>>
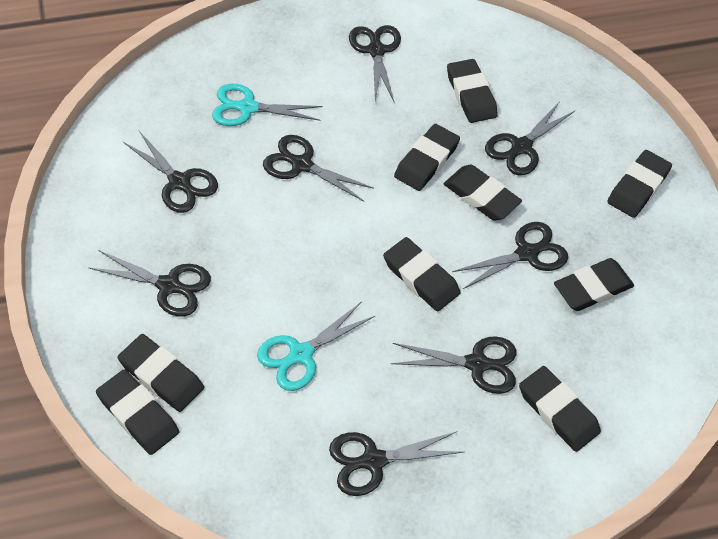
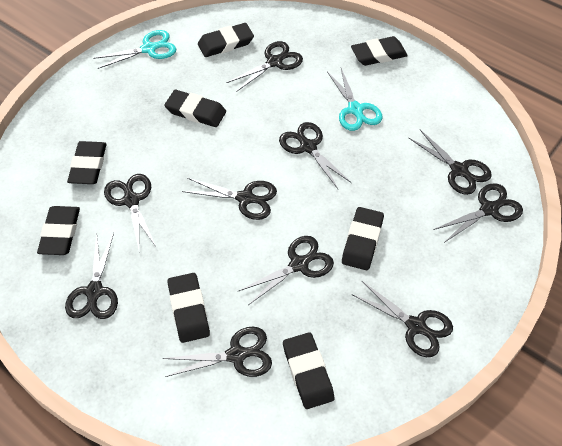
black eraser: 9 -> 8
black scissors: 8 -> 10

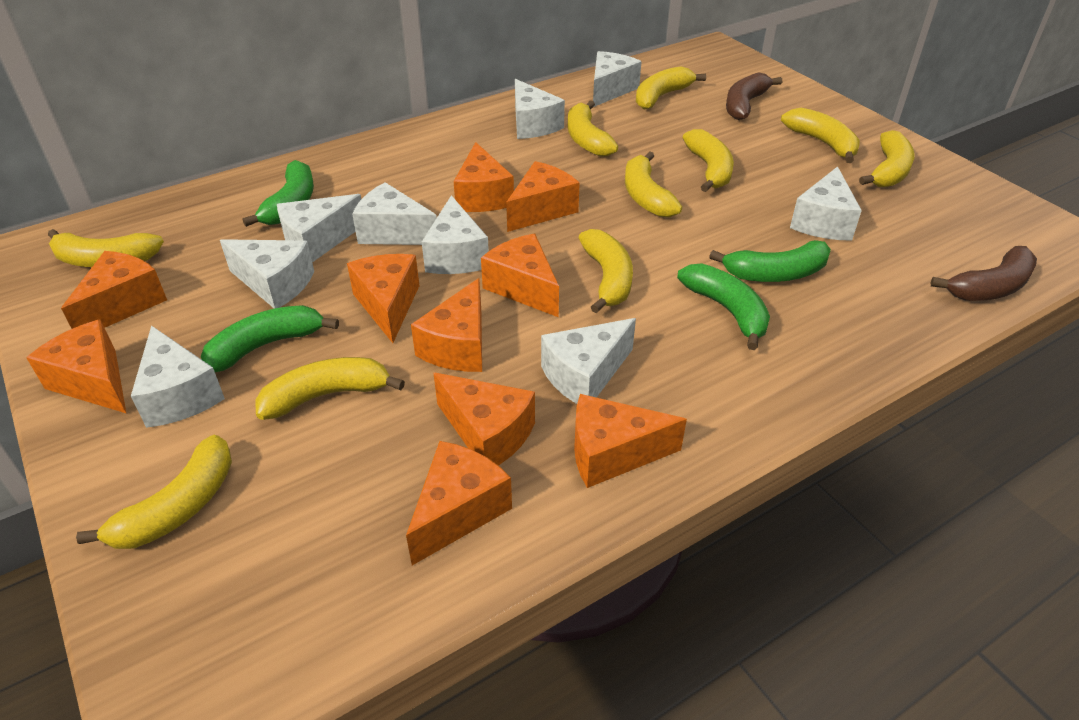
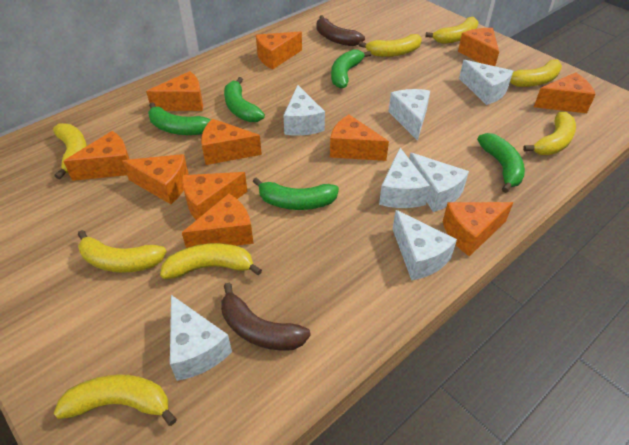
green banana: 4 -> 5
orange cheese: 10 -> 11
white cheese: 9 -> 7
yellow banana: 10 -> 8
<<
(WHAT YOU HAVE TO DO): Could all the data above be given again exactly, leaving out its images?

(ANSWER TO THE EXERCISE):
black eraser: 9 -> 8
black scissors: 8 -> 10

green banana: 4 -> 5
orange cheese: 10 -> 11
white cheese: 9 -> 7
yellow banana: 10 -> 8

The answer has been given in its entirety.